WHAT YOU WILL DO
Your answer should be every line from the records that contains "degrees".

[[ RECORDS FOR THIS EXERCISE, beginning ]]

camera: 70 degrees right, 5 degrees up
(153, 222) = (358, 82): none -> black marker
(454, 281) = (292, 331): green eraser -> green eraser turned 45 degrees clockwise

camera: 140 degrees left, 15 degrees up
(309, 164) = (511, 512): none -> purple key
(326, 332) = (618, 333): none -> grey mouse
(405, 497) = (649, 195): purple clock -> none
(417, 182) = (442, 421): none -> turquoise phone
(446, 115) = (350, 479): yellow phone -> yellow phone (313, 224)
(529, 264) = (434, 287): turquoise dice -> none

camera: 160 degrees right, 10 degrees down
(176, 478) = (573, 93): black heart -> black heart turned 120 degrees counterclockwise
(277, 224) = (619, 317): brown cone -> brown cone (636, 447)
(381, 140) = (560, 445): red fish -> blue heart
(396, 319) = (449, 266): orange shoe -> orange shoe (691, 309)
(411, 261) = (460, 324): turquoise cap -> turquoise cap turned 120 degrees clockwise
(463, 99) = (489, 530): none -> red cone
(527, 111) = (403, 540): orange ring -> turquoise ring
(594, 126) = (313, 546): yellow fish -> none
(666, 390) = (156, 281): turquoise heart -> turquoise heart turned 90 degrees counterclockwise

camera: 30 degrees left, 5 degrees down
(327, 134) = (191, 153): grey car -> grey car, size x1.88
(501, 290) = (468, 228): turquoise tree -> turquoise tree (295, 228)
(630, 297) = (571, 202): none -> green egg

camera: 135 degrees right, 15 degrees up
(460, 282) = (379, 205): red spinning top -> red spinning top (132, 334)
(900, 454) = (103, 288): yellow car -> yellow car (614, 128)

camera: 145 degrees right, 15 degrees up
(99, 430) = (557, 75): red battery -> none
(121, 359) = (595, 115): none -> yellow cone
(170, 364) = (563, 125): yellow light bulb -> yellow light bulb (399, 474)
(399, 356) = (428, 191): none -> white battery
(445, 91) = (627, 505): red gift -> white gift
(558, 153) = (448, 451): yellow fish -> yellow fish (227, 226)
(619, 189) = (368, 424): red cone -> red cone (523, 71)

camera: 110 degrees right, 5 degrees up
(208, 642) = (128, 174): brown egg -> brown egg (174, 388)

[[ RECORDS FOR THIS EXERCISE, end ]]

WRITTEN SOLUTION
camera: 70 degrees right, 5 degrees up
(454, 281) = (292, 331): green eraser -> green eraser turned 45 degrees clockwise
camera: 140 degrees left, 15 degrees up
camera: 160 degrees right, 10 degrees down
(176, 478) = (573, 93): black heart -> black heart turned 120 degrees counterclockwise
(411, 261) = (460, 324): turquoise cap -> turquoise cap turned 120 degrees clockwise
(666, 390) = (156, 281): turquoise heart -> turquoise heart turned 90 degrees counterclockwise
camera: 30 degrees left, 5 degrees down
camera: 135 degrees right, 15 degrees up
camera: 145 degrees right, 15 degrees up
camera: 110 degrees right, 5 degrees up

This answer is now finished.